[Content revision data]
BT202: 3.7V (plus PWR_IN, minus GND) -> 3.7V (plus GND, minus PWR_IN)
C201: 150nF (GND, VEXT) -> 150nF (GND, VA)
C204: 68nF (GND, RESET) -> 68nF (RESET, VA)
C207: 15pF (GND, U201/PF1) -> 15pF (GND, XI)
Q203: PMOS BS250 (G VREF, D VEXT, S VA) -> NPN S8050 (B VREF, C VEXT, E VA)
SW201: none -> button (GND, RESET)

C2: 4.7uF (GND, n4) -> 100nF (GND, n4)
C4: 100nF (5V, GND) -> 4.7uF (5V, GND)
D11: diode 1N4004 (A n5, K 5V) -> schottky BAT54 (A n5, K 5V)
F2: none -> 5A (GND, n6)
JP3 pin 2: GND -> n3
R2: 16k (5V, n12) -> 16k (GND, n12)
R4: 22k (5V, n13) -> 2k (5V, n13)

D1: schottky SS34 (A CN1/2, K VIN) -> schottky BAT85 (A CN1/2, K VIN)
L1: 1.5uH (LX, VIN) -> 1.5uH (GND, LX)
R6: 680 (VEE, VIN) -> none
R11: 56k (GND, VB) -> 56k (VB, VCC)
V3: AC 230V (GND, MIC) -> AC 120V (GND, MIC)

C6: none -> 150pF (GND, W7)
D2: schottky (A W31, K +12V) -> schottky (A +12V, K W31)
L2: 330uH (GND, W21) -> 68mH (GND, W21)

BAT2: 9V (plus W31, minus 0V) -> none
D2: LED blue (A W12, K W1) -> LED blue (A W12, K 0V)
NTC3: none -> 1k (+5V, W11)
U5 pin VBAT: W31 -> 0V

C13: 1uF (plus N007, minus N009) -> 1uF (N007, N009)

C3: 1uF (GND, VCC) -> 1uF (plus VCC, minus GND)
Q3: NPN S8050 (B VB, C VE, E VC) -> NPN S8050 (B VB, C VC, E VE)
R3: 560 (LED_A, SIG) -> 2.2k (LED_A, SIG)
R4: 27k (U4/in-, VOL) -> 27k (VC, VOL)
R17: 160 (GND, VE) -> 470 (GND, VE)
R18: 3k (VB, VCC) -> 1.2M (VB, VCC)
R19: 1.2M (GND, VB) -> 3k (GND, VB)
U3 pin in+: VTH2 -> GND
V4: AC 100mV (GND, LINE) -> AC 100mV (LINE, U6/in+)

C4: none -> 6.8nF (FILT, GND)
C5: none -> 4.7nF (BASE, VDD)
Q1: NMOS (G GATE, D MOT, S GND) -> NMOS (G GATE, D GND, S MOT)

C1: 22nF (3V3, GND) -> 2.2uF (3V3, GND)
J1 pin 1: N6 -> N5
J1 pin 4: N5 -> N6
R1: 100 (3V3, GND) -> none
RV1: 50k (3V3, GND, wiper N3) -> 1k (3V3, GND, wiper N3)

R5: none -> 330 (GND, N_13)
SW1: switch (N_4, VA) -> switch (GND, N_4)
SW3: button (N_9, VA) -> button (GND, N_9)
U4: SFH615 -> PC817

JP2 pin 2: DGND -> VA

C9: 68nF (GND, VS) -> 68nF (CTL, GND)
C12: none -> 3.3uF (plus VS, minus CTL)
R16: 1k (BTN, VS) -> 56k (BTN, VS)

## What you should do
Transcribe each line of the data above, unaltered, from the one where "C6: none -> 150pF (GND, W7)" appears to the one where "V4: AC 100mV" appears, inclusive of both.

## Solution for this task
C6: none -> 150pF (GND, W7)
D2: schottky (A W31, K +12V) -> schottky (A +12V, K W31)
L2: 330uH (GND, W21) -> 68mH (GND, W21)

BAT2: 9V (plus W31, minus 0V) -> none
D2: LED blue (A W12, K W1) -> LED blue (A W12, K 0V)
NTC3: none -> 1k (+5V, W11)
U5 pin VBAT: W31 -> 0V

C13: 1uF (plus N007, minus N009) -> 1uF (N007, N009)

C3: 1uF (GND, VCC) -> 1uF (plus VCC, minus GND)
Q3: NPN S8050 (B VB, C VE, E VC) -> NPN S8050 (B VB, C VC, E VE)
R3: 560 (LED_A, SIG) -> 2.2k (LED_A, SIG)
R4: 27k (U4/in-, VOL) -> 27k (VC, VOL)
R17: 160 (GND, VE) -> 470 (GND, VE)
R18: 3k (VB, VCC) -> 1.2M (VB, VCC)
R19: 1.2M (GND, VB) -> 3k (GND, VB)
U3 pin in+: VTH2 -> GND
V4: AC 100mV (GND, LINE) -> AC 100mV (LINE, U6/in+)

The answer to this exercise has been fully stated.